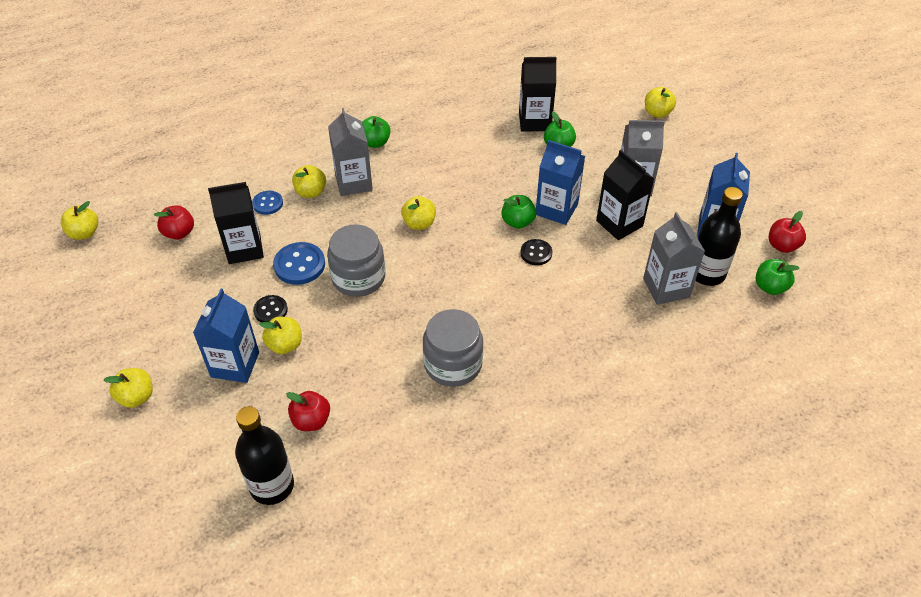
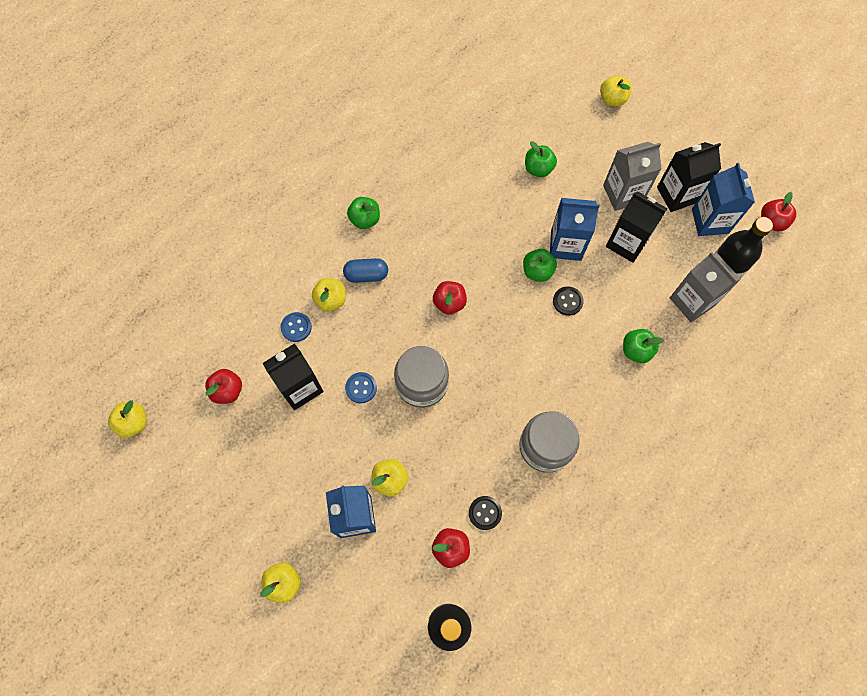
camera: 20 degrees left, 20 degrees up
(270, 310) = (359, 447): black button -> black button (485, 513)
(299, 265) = (361, 388): blue button -> blue button, size x0.63
(353, 182) = (366, 275): grey carton -> blue capsule
(419, 223) = (449, 303): yellow apple -> red apple
(534, 121) = (504, 145): black carton -> black carton (677, 194)
(770, 287) = (776, 271): green apple -> green apple (636, 350)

### Requirement
Transcribe exactly the lines from the one containing "(353, 182) = (366, 275): grey" through the end of the records, both included, and nothing else.

### Answer to this problem
(353, 182) = (366, 275): grey carton -> blue capsule
(419, 223) = (449, 303): yellow apple -> red apple
(534, 121) = (504, 145): black carton -> black carton (677, 194)
(770, 287) = (776, 271): green apple -> green apple (636, 350)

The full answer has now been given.